=== What the task requires ===
Print the following lines word for word, leaving out the pictures.

=== Material ===
+-------+

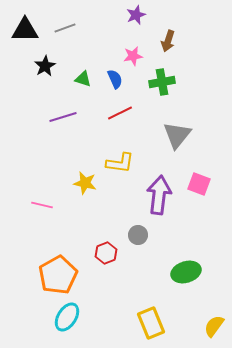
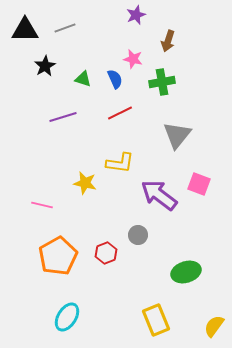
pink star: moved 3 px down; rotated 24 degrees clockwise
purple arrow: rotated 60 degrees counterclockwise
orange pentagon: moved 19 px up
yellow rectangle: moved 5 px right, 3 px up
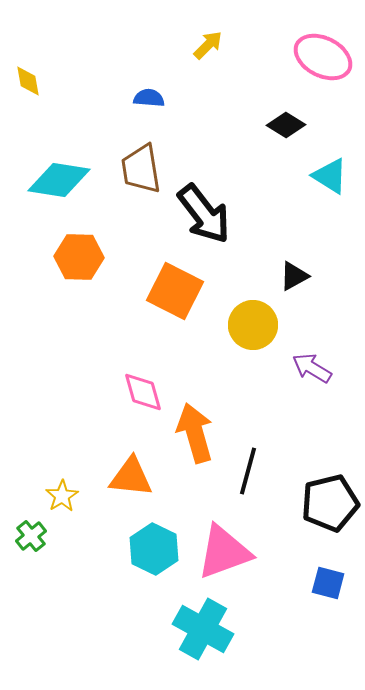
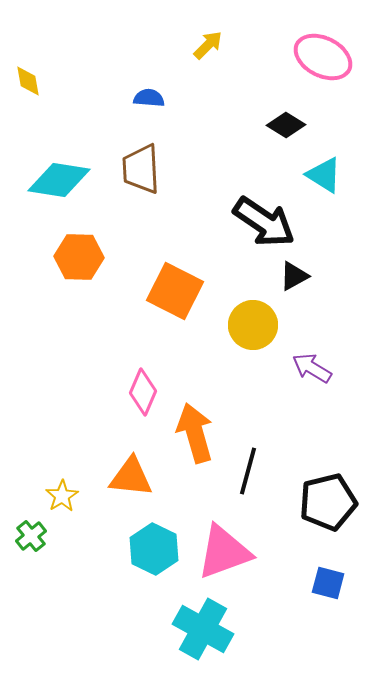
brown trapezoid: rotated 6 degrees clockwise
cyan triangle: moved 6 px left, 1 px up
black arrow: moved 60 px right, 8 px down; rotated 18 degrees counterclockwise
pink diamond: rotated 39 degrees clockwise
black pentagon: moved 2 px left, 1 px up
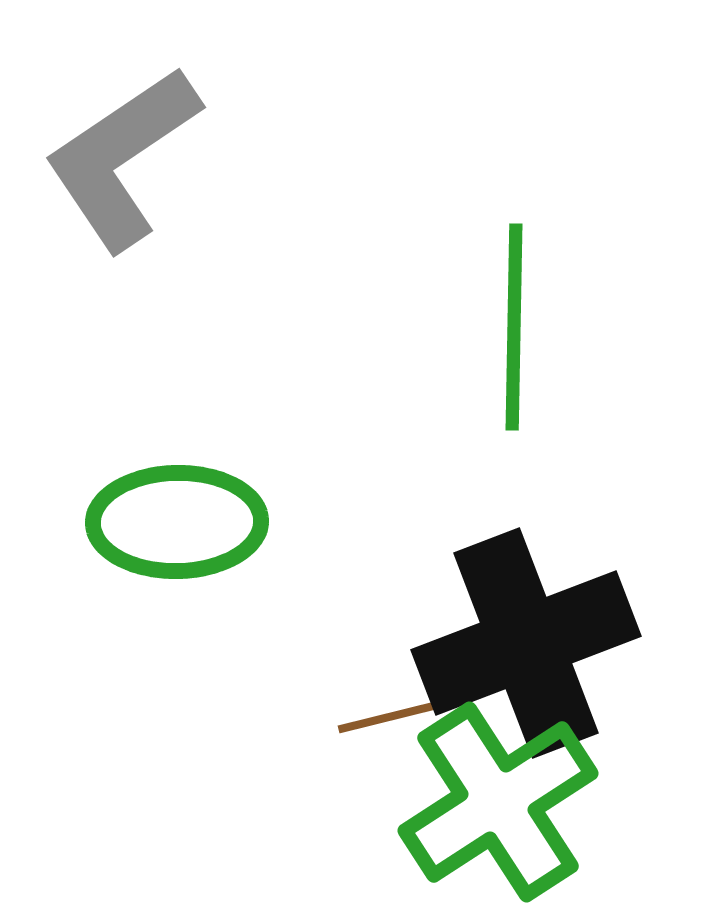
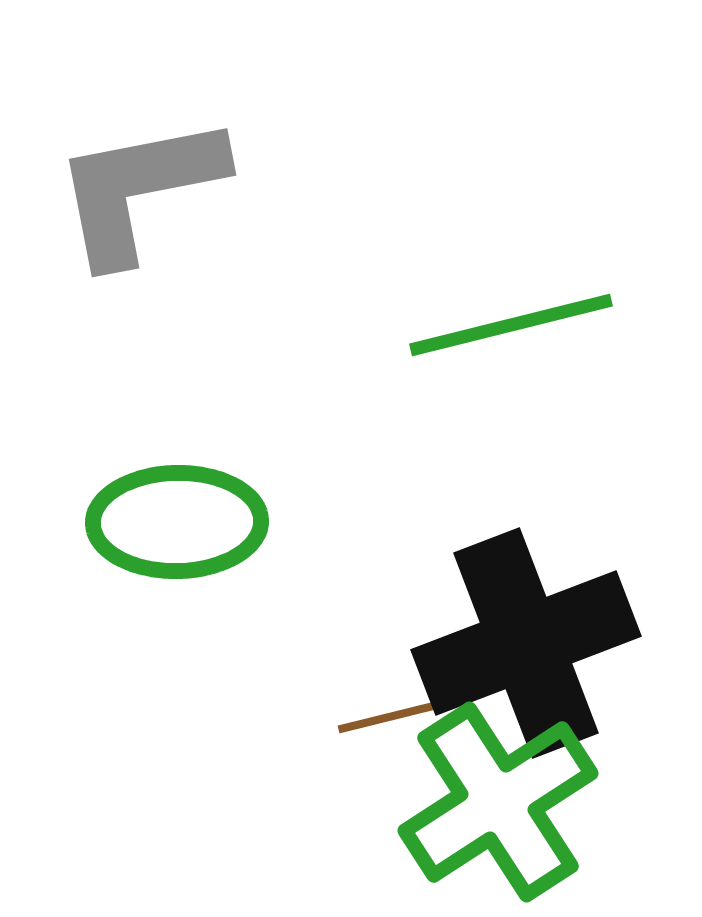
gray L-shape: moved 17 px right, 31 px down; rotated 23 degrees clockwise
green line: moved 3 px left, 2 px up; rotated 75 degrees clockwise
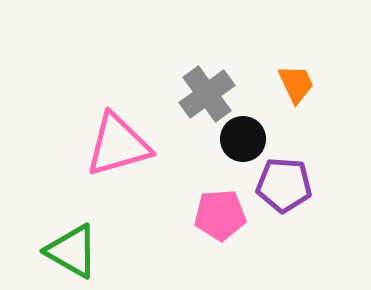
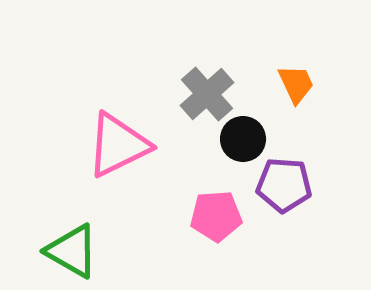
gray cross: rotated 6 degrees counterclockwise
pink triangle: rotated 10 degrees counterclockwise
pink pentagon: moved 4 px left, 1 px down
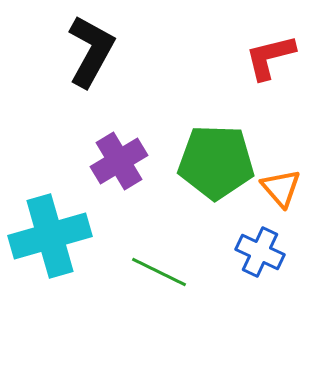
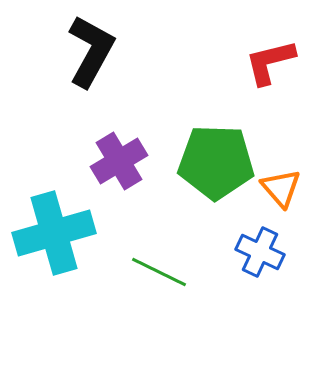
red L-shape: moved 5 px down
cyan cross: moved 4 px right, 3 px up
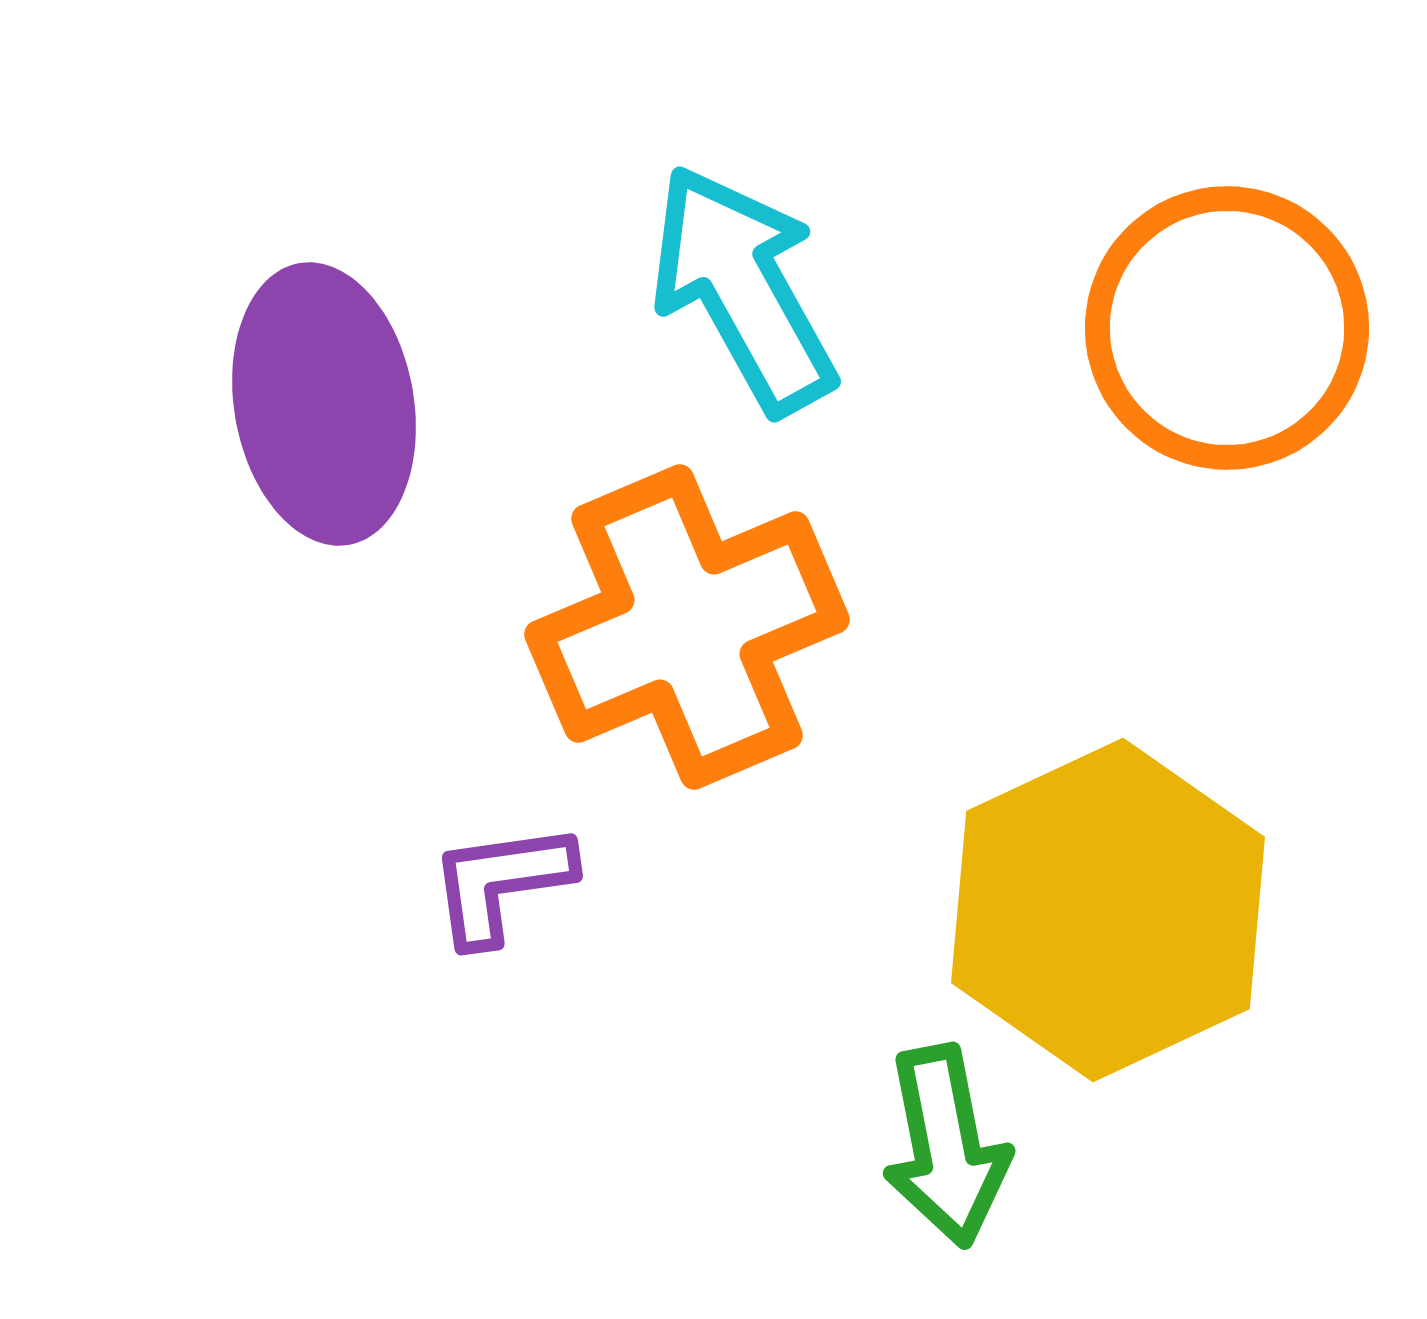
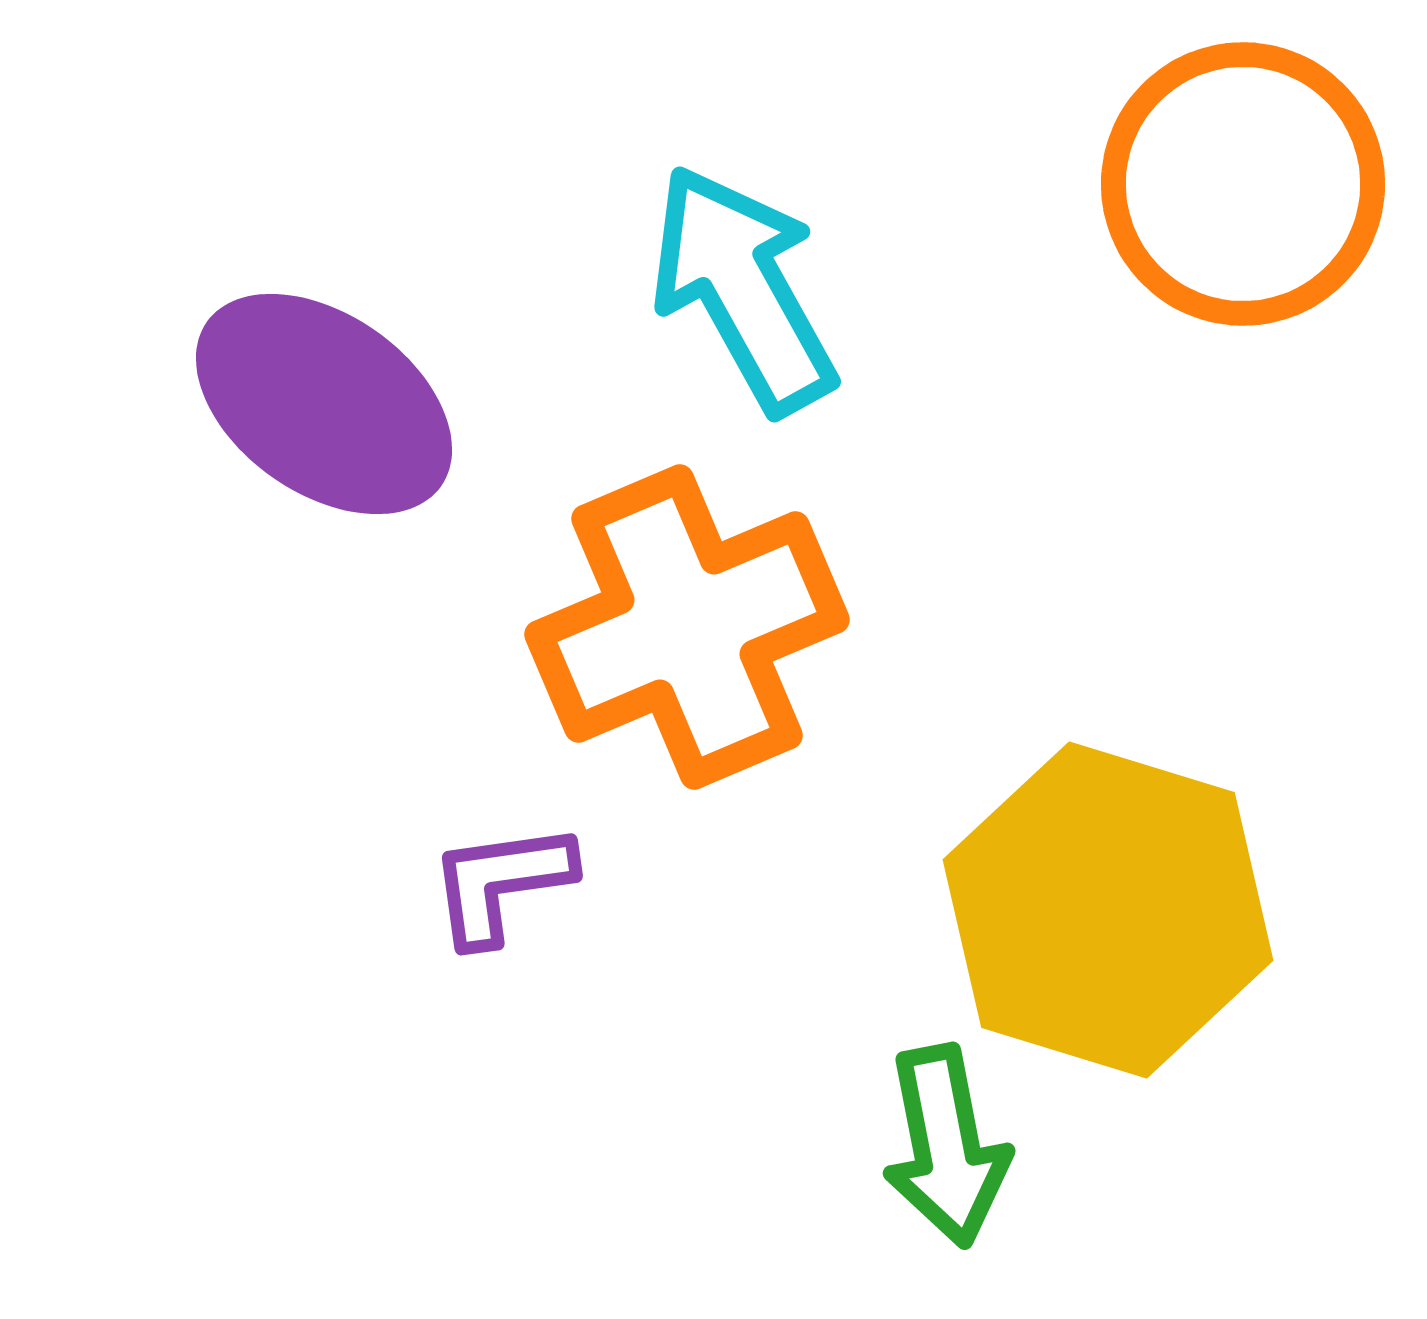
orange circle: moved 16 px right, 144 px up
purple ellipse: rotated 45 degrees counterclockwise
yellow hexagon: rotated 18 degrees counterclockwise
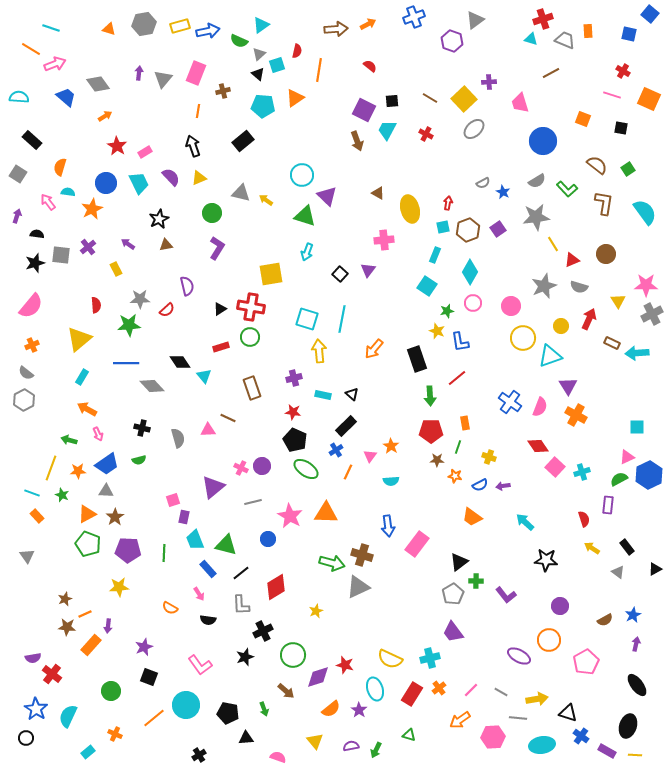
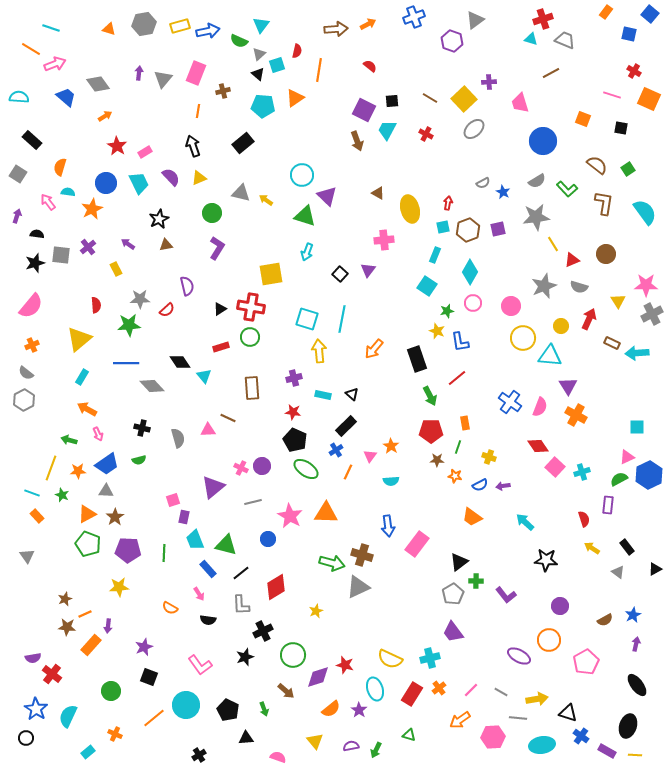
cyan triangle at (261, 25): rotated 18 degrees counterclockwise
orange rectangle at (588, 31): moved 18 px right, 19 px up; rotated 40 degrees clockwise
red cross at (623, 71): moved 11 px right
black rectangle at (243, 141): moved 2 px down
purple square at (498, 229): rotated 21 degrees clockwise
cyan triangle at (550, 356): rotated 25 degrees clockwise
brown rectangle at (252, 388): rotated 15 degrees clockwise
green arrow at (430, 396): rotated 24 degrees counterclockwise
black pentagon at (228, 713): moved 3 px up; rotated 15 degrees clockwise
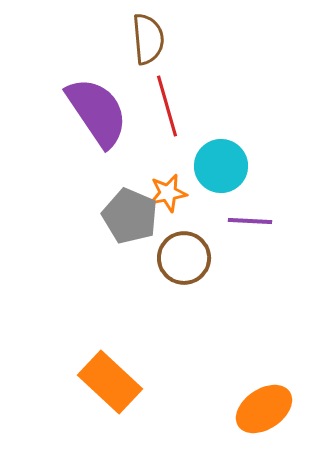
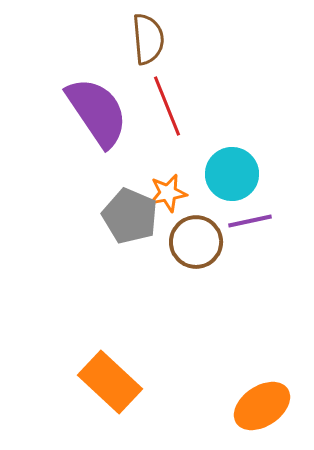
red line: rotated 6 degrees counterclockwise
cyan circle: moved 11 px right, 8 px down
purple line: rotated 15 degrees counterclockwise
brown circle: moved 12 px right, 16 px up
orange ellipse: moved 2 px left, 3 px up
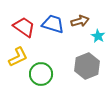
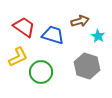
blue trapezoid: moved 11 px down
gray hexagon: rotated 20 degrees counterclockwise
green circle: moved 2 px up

+-------+

=== Exercise result ===
pink star: moved 3 px down; rotated 24 degrees clockwise
purple arrow: rotated 60 degrees counterclockwise
orange pentagon: moved 19 px up
yellow rectangle: moved 5 px right, 3 px up
brown trapezoid: rotated 6 degrees clockwise
cyan triangle: moved 6 px left, 1 px up
black arrow: moved 60 px right, 8 px down; rotated 18 degrees counterclockwise
pink diamond: rotated 39 degrees clockwise
black pentagon: moved 2 px left, 1 px up
gray L-shape: moved 17 px right, 31 px down; rotated 23 degrees clockwise
green line: moved 3 px left, 2 px up; rotated 75 degrees clockwise
gray cross: rotated 6 degrees counterclockwise
pink triangle: rotated 10 degrees counterclockwise
pink pentagon: moved 4 px left, 1 px down
red L-shape: moved 5 px down
cyan cross: moved 4 px right, 3 px up
orange circle: moved 16 px right, 144 px up
purple ellipse: rotated 45 degrees counterclockwise
yellow hexagon: rotated 18 degrees counterclockwise
cyan triangle at (261, 25): rotated 18 degrees counterclockwise
orange rectangle at (588, 31): moved 18 px right, 19 px up; rotated 40 degrees clockwise
red cross at (623, 71): moved 11 px right
black rectangle at (243, 141): moved 2 px down
purple square at (498, 229): rotated 21 degrees clockwise
cyan triangle at (550, 356): rotated 25 degrees clockwise
brown rectangle at (252, 388): rotated 15 degrees clockwise
green arrow at (430, 396): rotated 24 degrees counterclockwise
black pentagon at (228, 713): moved 3 px up; rotated 15 degrees clockwise
red line: rotated 6 degrees counterclockwise
cyan circle: moved 11 px right, 8 px down
purple line: rotated 15 degrees counterclockwise
brown circle: moved 12 px right, 16 px up
orange ellipse: moved 2 px left, 3 px up
blue trapezoid: moved 11 px down
gray hexagon: rotated 20 degrees counterclockwise
green circle: moved 2 px up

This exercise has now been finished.